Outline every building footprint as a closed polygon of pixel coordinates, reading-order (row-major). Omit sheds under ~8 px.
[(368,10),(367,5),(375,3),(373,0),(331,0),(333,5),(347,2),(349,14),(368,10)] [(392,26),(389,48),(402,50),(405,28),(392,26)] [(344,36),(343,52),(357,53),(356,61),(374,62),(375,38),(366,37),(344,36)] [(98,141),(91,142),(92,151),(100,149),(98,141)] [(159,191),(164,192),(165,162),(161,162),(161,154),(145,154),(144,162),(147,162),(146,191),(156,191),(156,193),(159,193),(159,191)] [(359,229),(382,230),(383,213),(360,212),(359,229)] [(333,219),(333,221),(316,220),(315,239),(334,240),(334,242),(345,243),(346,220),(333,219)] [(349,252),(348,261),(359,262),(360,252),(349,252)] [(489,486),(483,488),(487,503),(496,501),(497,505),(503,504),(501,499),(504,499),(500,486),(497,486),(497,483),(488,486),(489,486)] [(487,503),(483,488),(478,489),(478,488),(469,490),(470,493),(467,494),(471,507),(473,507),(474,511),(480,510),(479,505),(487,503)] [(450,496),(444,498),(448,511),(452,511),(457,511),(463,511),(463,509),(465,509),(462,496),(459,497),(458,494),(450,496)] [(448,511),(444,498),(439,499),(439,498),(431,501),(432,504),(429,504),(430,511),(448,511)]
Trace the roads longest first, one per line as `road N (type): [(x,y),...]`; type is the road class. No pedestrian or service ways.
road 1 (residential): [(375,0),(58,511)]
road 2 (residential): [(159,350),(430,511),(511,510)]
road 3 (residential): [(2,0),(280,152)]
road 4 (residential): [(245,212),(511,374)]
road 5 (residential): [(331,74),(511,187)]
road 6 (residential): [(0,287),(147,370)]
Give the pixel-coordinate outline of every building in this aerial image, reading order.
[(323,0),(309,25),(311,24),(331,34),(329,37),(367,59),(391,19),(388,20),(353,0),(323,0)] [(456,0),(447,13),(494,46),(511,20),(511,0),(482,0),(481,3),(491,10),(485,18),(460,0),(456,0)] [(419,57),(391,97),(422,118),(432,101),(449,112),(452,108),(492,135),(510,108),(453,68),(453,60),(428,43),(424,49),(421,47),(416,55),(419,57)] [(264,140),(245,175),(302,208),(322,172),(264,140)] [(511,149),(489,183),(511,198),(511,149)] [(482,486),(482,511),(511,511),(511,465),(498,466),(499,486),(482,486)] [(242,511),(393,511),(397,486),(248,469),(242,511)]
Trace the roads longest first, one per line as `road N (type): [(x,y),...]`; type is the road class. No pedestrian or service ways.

GOAL: Copy the items word for word, starting at the line that contains "Give the pixel-coordinate" and ending with the last line of the items.

EXERCISE RESPONSE:
Give the pixel-coordinate outline of every building in this aerial image, reading order.
[(323,0),(309,25),(311,24),(331,34),(329,37),(367,59),(391,19),(388,20),(353,0),(323,0)] [(456,0),(447,13),(494,46),(511,20),(511,0),(482,0),(481,3),(491,10),(485,18),(460,0),(456,0)] [(419,57),(391,97),(422,118),(432,101),(449,112),(452,108),(492,135),(510,108),(453,68),(453,60),(428,43),(424,49),(421,47),(416,55),(419,57)] [(264,140),(245,175),(302,208),(322,172),(264,140)] [(511,149),(489,183),(511,198),(511,149)] [(482,486),(482,511),(511,511),(511,465),(498,466),(499,486),(482,486)] [(242,511),(393,511),(397,486),(248,469),(242,511)]
Trace the roads longest first, one per line as `road N (type): [(x,y),...]`; type is the road class. No pedestrian or service ways.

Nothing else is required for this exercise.